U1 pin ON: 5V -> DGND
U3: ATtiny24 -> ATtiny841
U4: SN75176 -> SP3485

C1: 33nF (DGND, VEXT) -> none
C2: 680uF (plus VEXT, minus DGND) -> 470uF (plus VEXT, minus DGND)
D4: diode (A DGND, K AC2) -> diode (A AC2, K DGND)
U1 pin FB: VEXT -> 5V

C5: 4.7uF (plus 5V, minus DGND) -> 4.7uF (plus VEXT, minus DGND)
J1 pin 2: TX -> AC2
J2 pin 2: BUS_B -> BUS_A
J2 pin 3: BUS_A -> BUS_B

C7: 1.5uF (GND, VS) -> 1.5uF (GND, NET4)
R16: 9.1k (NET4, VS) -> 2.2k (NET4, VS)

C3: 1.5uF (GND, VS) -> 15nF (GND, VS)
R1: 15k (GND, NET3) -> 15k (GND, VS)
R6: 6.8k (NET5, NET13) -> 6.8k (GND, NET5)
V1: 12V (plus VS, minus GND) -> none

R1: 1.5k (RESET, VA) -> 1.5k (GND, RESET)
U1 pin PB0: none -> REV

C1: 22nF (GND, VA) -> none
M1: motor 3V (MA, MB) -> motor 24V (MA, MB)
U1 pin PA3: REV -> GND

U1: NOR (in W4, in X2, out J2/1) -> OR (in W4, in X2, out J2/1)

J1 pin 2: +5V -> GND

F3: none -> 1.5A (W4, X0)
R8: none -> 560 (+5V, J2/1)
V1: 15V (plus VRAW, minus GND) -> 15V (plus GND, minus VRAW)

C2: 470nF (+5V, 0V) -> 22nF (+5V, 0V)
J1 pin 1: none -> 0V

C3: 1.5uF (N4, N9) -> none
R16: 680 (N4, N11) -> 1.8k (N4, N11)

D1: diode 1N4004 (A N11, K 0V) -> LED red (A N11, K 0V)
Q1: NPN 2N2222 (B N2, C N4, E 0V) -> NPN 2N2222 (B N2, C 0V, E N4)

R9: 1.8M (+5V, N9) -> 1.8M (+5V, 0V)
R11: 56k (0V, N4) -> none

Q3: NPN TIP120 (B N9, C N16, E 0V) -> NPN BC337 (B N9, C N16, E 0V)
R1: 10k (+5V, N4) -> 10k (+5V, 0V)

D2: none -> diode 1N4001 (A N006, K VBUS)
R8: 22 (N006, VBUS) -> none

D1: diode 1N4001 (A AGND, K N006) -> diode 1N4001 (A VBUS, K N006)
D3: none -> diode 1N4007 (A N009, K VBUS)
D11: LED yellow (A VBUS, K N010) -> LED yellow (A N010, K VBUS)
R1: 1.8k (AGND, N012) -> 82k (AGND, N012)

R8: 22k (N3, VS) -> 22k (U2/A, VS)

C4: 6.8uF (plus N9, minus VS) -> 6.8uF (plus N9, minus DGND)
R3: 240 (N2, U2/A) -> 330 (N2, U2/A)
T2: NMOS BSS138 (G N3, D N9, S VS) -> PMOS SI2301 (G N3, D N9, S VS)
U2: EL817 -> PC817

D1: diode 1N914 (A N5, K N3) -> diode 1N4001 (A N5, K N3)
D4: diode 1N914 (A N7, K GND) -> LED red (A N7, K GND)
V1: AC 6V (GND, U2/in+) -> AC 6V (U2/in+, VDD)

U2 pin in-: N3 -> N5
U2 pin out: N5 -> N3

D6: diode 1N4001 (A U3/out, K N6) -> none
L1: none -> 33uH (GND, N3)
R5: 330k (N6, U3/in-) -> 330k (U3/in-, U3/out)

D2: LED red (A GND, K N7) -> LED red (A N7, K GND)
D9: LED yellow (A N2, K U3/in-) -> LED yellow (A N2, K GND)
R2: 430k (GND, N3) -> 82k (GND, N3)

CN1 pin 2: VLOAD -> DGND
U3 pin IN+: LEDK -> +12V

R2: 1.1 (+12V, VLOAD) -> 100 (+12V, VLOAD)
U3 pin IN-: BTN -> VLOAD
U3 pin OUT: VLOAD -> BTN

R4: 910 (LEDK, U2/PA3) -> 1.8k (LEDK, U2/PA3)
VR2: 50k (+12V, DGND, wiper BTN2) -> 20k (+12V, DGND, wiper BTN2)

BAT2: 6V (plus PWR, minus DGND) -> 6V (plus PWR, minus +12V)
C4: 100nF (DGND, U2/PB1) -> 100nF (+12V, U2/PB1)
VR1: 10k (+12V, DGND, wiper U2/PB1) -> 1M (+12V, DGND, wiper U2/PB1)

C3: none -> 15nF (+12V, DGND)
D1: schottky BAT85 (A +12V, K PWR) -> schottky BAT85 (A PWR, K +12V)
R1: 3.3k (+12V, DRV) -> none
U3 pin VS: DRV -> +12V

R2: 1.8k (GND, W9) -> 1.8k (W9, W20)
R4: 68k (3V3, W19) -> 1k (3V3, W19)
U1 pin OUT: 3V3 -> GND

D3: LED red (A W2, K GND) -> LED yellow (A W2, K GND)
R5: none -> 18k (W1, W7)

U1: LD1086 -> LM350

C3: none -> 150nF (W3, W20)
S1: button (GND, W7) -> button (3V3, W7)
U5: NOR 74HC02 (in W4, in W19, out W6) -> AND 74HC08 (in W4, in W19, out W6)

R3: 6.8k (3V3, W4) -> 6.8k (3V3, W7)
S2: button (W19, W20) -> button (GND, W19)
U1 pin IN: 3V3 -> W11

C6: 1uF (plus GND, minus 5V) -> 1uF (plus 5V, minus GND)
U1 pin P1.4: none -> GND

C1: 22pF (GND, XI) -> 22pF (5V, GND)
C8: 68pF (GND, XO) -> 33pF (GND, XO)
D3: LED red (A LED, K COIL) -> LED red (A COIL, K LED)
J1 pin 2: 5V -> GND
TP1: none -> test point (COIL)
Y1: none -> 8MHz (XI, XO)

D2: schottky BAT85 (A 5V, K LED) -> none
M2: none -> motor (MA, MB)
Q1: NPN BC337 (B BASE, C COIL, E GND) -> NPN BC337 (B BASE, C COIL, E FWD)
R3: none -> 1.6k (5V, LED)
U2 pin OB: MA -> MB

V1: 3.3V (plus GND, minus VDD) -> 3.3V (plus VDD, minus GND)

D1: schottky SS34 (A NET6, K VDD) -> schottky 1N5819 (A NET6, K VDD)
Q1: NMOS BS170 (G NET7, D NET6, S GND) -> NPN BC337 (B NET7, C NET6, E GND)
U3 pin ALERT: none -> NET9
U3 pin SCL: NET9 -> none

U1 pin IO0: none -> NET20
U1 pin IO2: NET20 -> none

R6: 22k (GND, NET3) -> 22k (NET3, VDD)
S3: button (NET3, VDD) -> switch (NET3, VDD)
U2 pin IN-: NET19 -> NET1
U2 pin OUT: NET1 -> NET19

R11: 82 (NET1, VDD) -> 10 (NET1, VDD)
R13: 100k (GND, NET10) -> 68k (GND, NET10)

■ ■ ■

Exercise directions → Return the material in full, exactly as shown.

Solution to the problem →
U1 pin ON: 5V -> DGND
U3: ATtiny24 -> ATtiny841
U4: SN75176 -> SP3485

C1: 33nF (DGND, VEXT) -> none
C2: 680uF (plus VEXT, minus DGND) -> 470uF (plus VEXT, minus DGND)
D4: diode (A DGND, K AC2) -> diode (A AC2, K DGND)
U1 pin FB: VEXT -> 5V

C5: 4.7uF (plus 5V, minus DGND) -> 4.7uF (plus VEXT, minus DGND)
J1 pin 2: TX -> AC2
J2 pin 2: BUS_B -> BUS_A
J2 pin 3: BUS_A -> BUS_B

C7: 1.5uF (GND, VS) -> 1.5uF (GND, NET4)
R16: 9.1k (NET4, VS) -> 2.2k (NET4, VS)

C3: 1.5uF (GND, VS) -> 15nF (GND, VS)
R1: 15k (GND, NET3) -> 15k (GND, VS)
R6: 6.8k (NET5, NET13) -> 6.8k (GND, NET5)
V1: 12V (plus VS, minus GND) -> none

R1: 1.5k (RESET, VA) -> 1.5k (GND, RESET)
U1 pin PB0: none -> REV

C1: 22nF (GND, VA) -> none
M1: motor 3V (MA, MB) -> motor 24V (MA, MB)
U1 pin PA3: REV -> GND

U1: NOR (in W4, in X2, out J2/1) -> OR (in W4, in X2, out J2/1)

J1 pin 2: +5V -> GND

F3: none -> 1.5A (W4, X0)
R8: none -> 560 (+5V, J2/1)
V1: 15V (plus VRAW, minus GND) -> 15V (plus GND, minus VRAW)

C2: 470nF (+5V, 0V) -> 22nF (+5V, 0V)
J1 pin 1: none -> 0V

C3: 1.5uF (N4, N9) -> none
R16: 680 (N4, N11) -> 1.8k (N4, N11)

D1: diode 1N4004 (A N11, K 0V) -> LED red (A N11, K 0V)
Q1: NPN 2N2222 (B N2, C N4, E 0V) -> NPN 2N2222 (B N2, C 0V, E N4)

R9: 1.8M (+5V, N9) -> 1.8M (+5V, 0V)
R11: 56k (0V, N4) -> none

Q3: NPN TIP120 (B N9, C N16, E 0V) -> NPN BC337 (B N9, C N16, E 0V)
R1: 10k (+5V, N4) -> 10k (+5V, 0V)

D2: none -> diode 1N4001 (A N006, K VBUS)
R8: 22 (N006, VBUS) -> none

D1: diode 1N4001 (A AGND, K N006) -> diode 1N4001 (A VBUS, K N006)
D3: none -> diode 1N4007 (A N009, K VBUS)
D11: LED yellow (A VBUS, K N010) -> LED yellow (A N010, K VBUS)
R1: 1.8k (AGND, N012) -> 82k (AGND, N012)

R8: 22k (N3, VS) -> 22k (U2/A, VS)

C4: 6.8uF (plus N9, minus VS) -> 6.8uF (plus N9, minus DGND)
R3: 240 (N2, U2/A) -> 330 (N2, U2/A)
T2: NMOS BSS138 (G N3, D N9, S VS) -> PMOS SI2301 (G N3, D N9, S VS)
U2: EL817 -> PC817

D1: diode 1N914 (A N5, K N3) -> diode 1N4001 (A N5, K N3)
D4: diode 1N914 (A N7, K GND) -> LED red (A N7, K GND)
V1: AC 6V (GND, U2/in+) -> AC 6V (U2/in+, VDD)

U2 pin in-: N3 -> N5
U2 pin out: N5 -> N3

D6: diode 1N4001 (A U3/out, K N6) -> none
L1: none -> 33uH (GND, N3)
R5: 330k (N6, U3/in-) -> 330k (U3/in-, U3/out)

D2: LED red (A GND, K N7) -> LED red (A N7, K GND)
D9: LED yellow (A N2, K U3/in-) -> LED yellow (A N2, K GND)
R2: 430k (GND, N3) -> 82k (GND, N3)

CN1 pin 2: VLOAD -> DGND
U3 pin IN+: LEDK -> +12V

R2: 1.1 (+12V, VLOAD) -> 100 (+12V, VLOAD)
U3 pin IN-: BTN -> VLOAD
U3 pin OUT: VLOAD -> BTN

R4: 910 (LEDK, U2/PA3) -> 1.8k (LEDK, U2/PA3)
VR2: 50k (+12V, DGND, wiper BTN2) -> 20k (+12V, DGND, wiper BTN2)

BAT2: 6V (plus PWR, minus DGND) -> 6V (plus PWR, minus +12V)
C4: 100nF (DGND, U2/PB1) -> 100nF (+12V, U2/PB1)
VR1: 10k (+12V, DGND, wiper U2/PB1) -> 1M (+12V, DGND, wiper U2/PB1)

C3: none -> 15nF (+12V, DGND)
D1: schottky BAT85 (A +12V, K PWR) -> schottky BAT85 (A PWR, K +12V)
R1: 3.3k (+12V, DRV) -> none
U3 pin VS: DRV -> +12V

R2: 1.8k (GND, W9) -> 1.8k (W9, W20)
R4: 68k (3V3, W19) -> 1k (3V3, W19)
U1 pin OUT: 3V3 -> GND

D3: LED red (A W2, K GND) -> LED yellow (A W2, K GND)
R5: none -> 18k (W1, W7)

U1: LD1086 -> LM350

C3: none -> 150nF (W3, W20)
S1: button (GND, W7) -> button (3V3, W7)
U5: NOR 74HC02 (in W4, in W19, out W6) -> AND 74HC08 (in W4, in W19, out W6)

R3: 6.8k (3V3, W4) -> 6.8k (3V3, W7)
S2: button (W19, W20) -> button (GND, W19)
U1 pin IN: 3V3 -> W11

C6: 1uF (plus GND, minus 5V) -> 1uF (plus 5V, minus GND)
U1 pin P1.4: none -> GND

C1: 22pF (GND, XI) -> 22pF (5V, GND)
C8: 68pF (GND, XO) -> 33pF (GND, XO)
D3: LED red (A LED, K COIL) -> LED red (A COIL, K LED)
J1 pin 2: 5V -> GND
TP1: none -> test point (COIL)
Y1: none -> 8MHz (XI, XO)

D2: schottky BAT85 (A 5V, K LED) -> none
M2: none -> motor (MA, MB)
Q1: NPN BC337 (B BASE, C COIL, E GND) -> NPN BC337 (B BASE, C COIL, E FWD)
R3: none -> 1.6k (5V, LED)
U2 pin OB: MA -> MB

V1: 3.3V (plus GND, minus VDD) -> 3.3V (plus VDD, minus GND)

D1: schottky SS34 (A NET6, K VDD) -> schottky 1N5819 (A NET6, K VDD)
Q1: NMOS BS170 (G NET7, D NET6, S GND) -> NPN BC337 (B NET7, C NET6, E GND)
U3 pin ALERT: none -> NET9
U3 pin SCL: NET9 -> none

U1 pin IO0: none -> NET20
U1 pin IO2: NET20 -> none

R6: 22k (GND, NET3) -> 22k (NET3, VDD)
S3: button (NET3, VDD) -> switch (NET3, VDD)
U2 pin IN-: NET19 -> NET1
U2 pin OUT: NET1 -> NET19

R11: 82 (NET1, VDD) -> 10 (NET1, VDD)
R13: 100k (GND, NET10) -> 68k (GND, NET10)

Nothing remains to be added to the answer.